Provided entries:
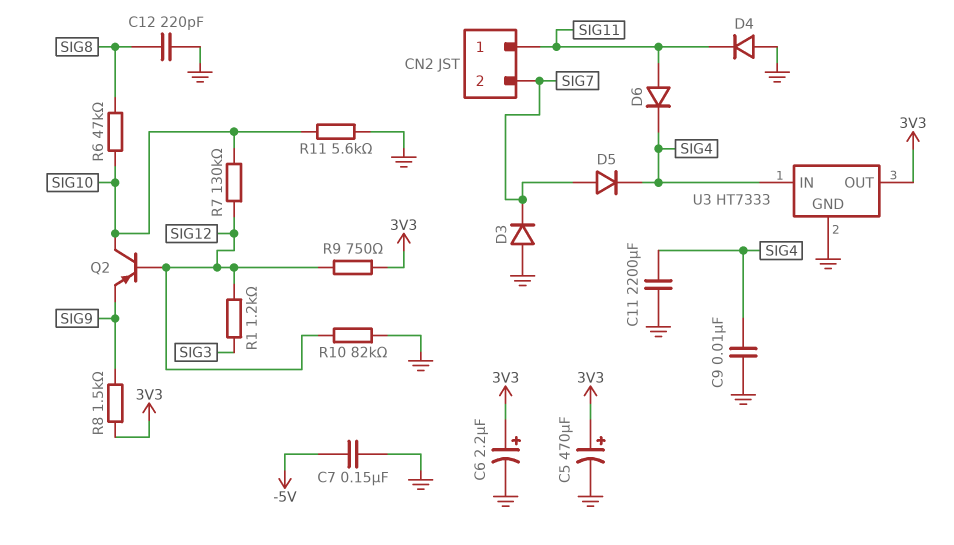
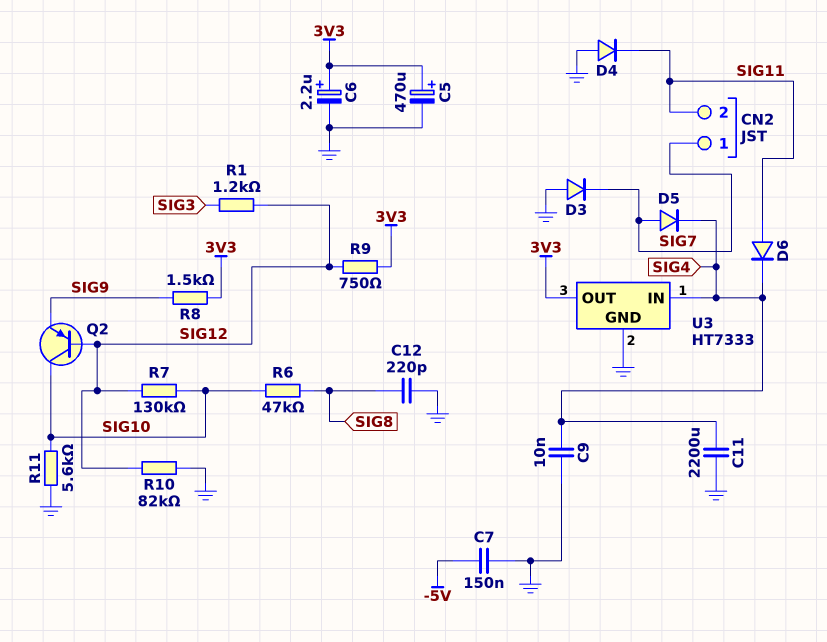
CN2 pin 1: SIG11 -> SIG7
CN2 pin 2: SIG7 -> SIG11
...
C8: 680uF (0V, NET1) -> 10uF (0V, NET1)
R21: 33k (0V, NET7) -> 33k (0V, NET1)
--
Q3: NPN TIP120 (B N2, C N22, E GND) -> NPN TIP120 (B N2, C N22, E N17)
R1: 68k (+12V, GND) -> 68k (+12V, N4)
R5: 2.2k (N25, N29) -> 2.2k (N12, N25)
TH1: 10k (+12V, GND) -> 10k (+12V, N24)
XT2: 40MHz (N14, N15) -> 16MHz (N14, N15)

Exercise goal:
Above are the records; from them, give again exactly the lines from the one containing "TH1: 10k (+12V, GND) -> 10k (+12V, N24)" to the one containing "XT2: 40MHz (N14, N15) -> 16MHz (N14, N15)", both lines included, and nothing more.

Written solution:
TH1: 10k (+12V, GND) -> 10k (+12V, N24)
XT2: 40MHz (N14, N15) -> 16MHz (N14, N15)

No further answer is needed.